TASK GOAL
The printed result should hold only the lines from the opening of the data through the line bearing "none -> black 1x1 cone [348,310,380,363]", exactly as given and without pictures.

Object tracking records
—————

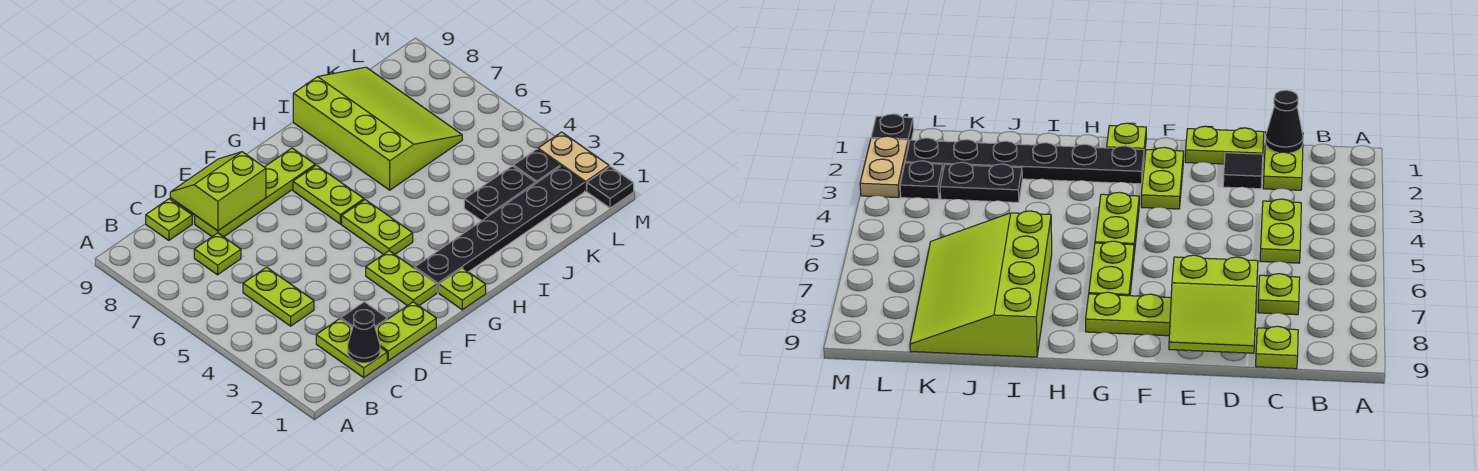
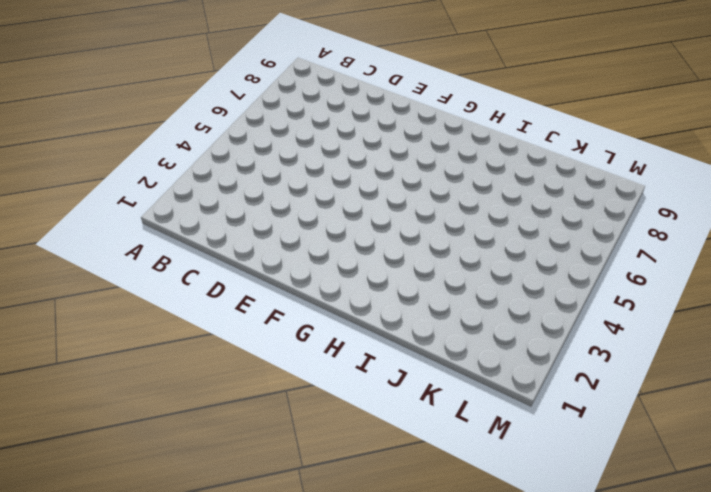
none -> lime 1x2 plate [316,319,387,377]
none -> lime 1x2 plate [243,267,314,326]
none -> lime 1x1 plate [194,233,241,275]

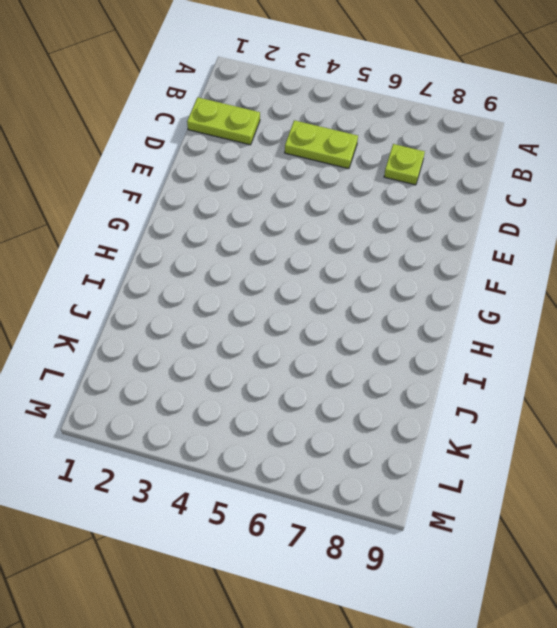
none -> lime 1x1 plate [146,199,192,240]
none -> lime 1x2 plate [375,302,436,361]
none -> black 1x1 tile [341,302,387,328]

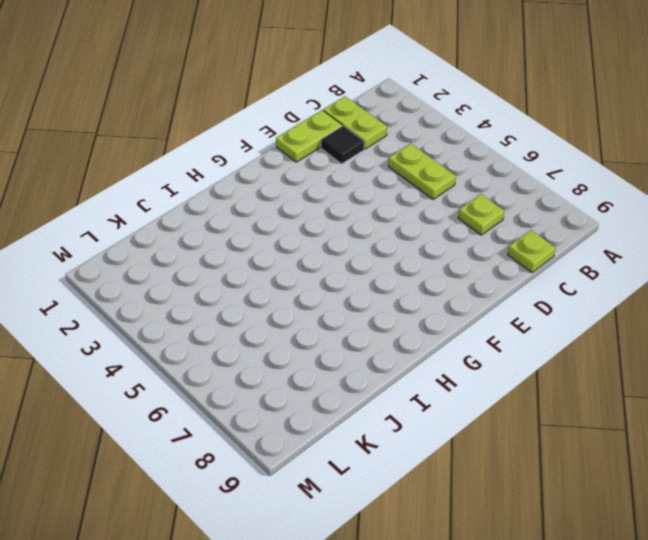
none -> lime 1x4 plate [195,148,315,237]
none -> lime 1x2 plate [366,251,437,306]
none -> lime 1x1 plate [439,268,486,310]

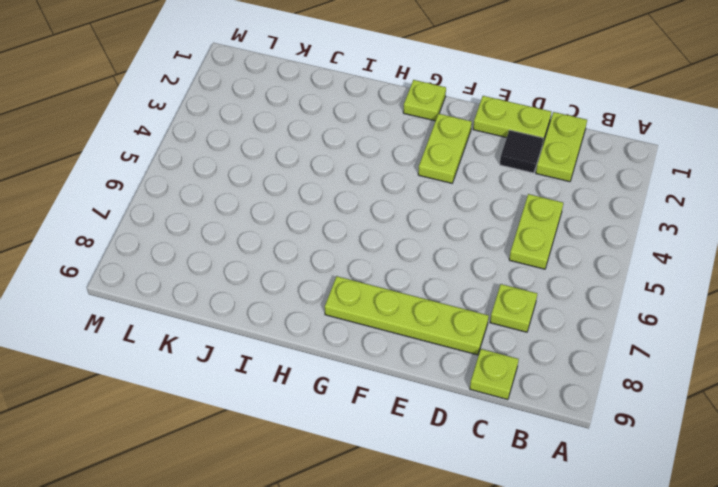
none -> black 1x6 plate [415,166,585,293]
none -> lime 1x2 plate [342,200,413,254]
none -> lime 1x2 plate [293,165,364,224]

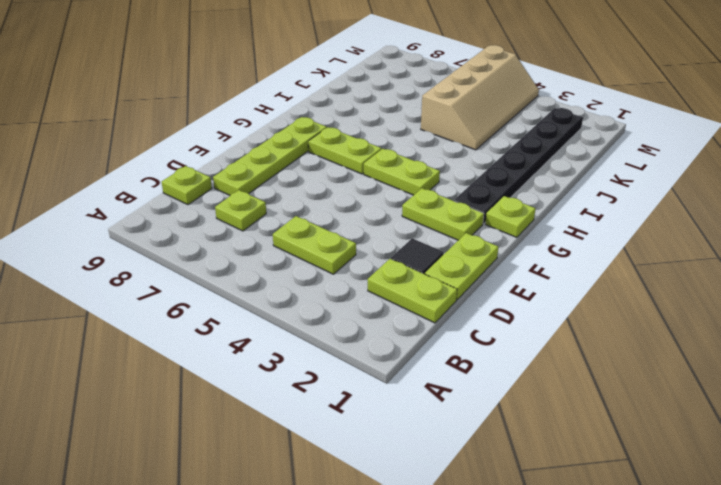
tan 2x4 slope [421,45,539,150] -> none
none -> lime 3x4 slope [293,67,462,190]
none -> black 1x2 plate [464,166,536,221]
none -> black 1x1 plate [514,149,560,183]

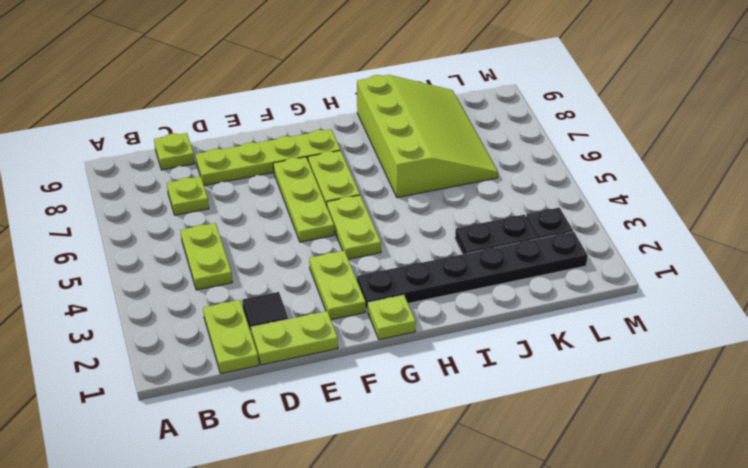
lime 1x3 plate [273,157,334,242] -> none
none -> black 1x1 plate [587,166,634,208]
none -> tan 1x2 plate [538,132,609,191]
none -> black 1x1 cone [348,310,380,363]

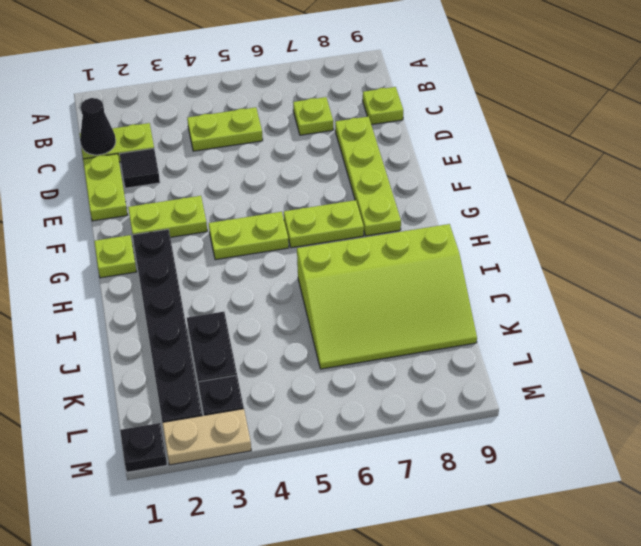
none -> lime 2x2 slope [170,152,266,231]

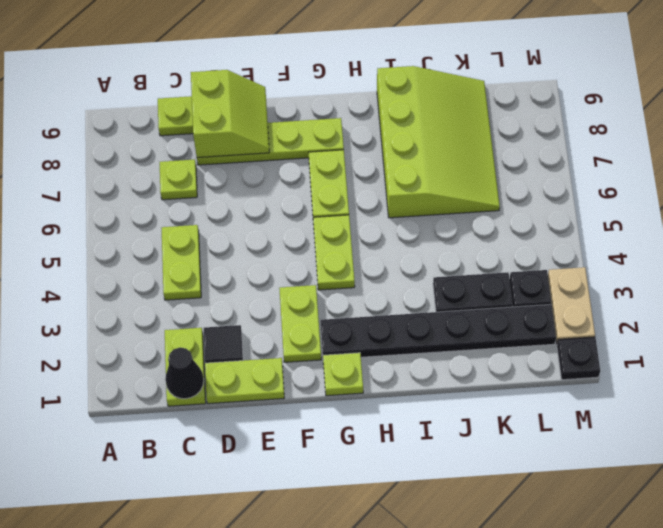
lime 2x2 slope [191,70,269,158] -> lime 2x2 slope turned to [170,152,266,231]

—————

ANSWER FOR THIS EXERCISE
none -> lime 1x2 plate [316,319,387,377]
none -> lime 1x2 plate [243,267,314,326]
none -> lime 1x1 plate [194,233,241,275]

none -> lime 1x1 plate [146,199,192,240]
none -> lime 1x2 plate [375,302,436,361]
none -> black 1x1 tile [341,302,387,328]

none -> lime 1x4 plate [195,148,315,237]
none -> lime 1x2 plate [366,251,437,306]
none -> lime 1x1 plate [439,268,486,310]

none -> black 1x6 plate [415,166,585,293]
none -> lime 1x2 plate [342,200,413,254]
none -> lime 1x2 plate [293,165,364,224]

tan 2x4 slope [421,45,539,150] -> none
none -> lime 3x4 slope [293,67,462,190]
none -> black 1x2 plate [464,166,536,221]
none -> black 1x1 plate [514,149,560,183]

lime 1x3 plate [273,157,334,242] -> none
none -> black 1x1 plate [587,166,634,208]
none -> tan 1x2 plate [538,132,609,191]
none -> black 1x1 cone [348,310,380,363]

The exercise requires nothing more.